DATA START

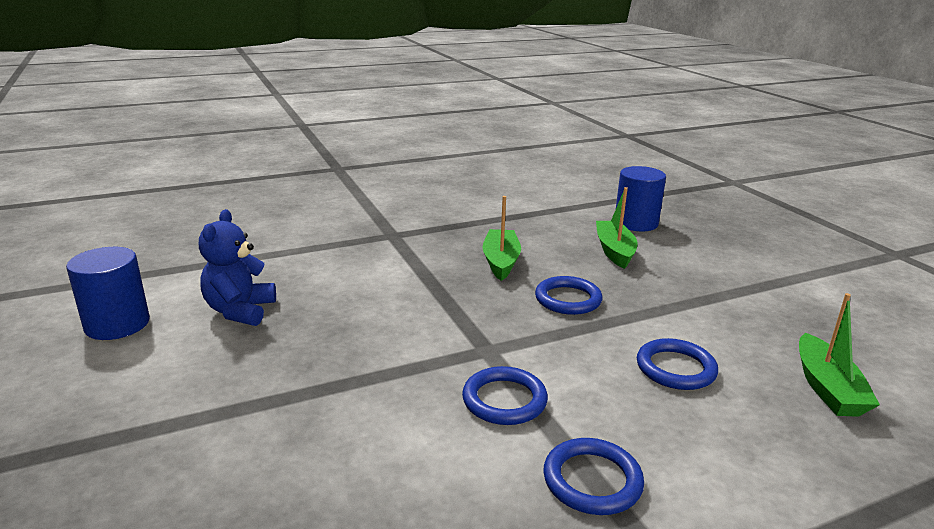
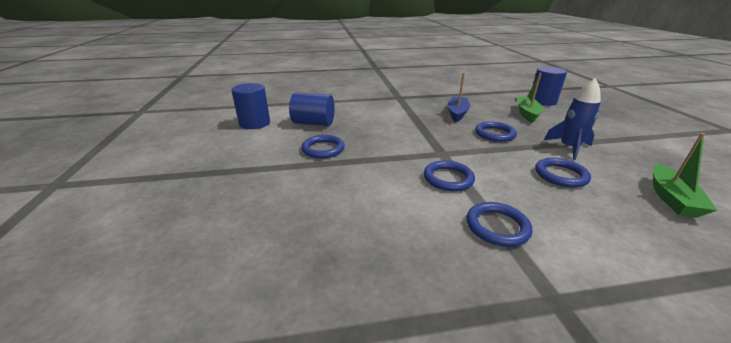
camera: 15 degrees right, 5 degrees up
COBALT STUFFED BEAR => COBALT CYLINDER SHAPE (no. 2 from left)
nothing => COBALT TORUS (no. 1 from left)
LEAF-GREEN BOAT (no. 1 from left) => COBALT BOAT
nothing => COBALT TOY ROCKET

DATA END

TASK TO CARRY OUT »
Repeat all entries exactly. Skip the pictures.

EXERCISE OUTPUT »
camera: 15 degrees right, 5 degrees up
COBALT STUFFED BEAR => COBALT CYLINDER SHAPE (no. 2 from left)
nothing => COBALT TORUS (no. 1 from left)
LEAF-GREEN BOAT (no. 1 from left) => COBALT BOAT
nothing => COBALT TOY ROCKET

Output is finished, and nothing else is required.